▶ _WORK ORDER_:
This exercise asks for the entries below to be printed exactly.

▶ _THE DATA_:
────────────────────────────────────────

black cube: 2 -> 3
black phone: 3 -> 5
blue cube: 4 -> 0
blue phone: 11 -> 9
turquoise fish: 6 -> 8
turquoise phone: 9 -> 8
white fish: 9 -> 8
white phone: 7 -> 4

────────────────────────────────────────

▶ _WRITTEN REPLY_:
black cube: 2 -> 3
black phone: 3 -> 5
blue cube: 4 -> 0
blue phone: 11 -> 9
turquoise fish: 6 -> 8
turquoise phone: 9 -> 8
white fish: 9 -> 8
white phone: 7 -> 4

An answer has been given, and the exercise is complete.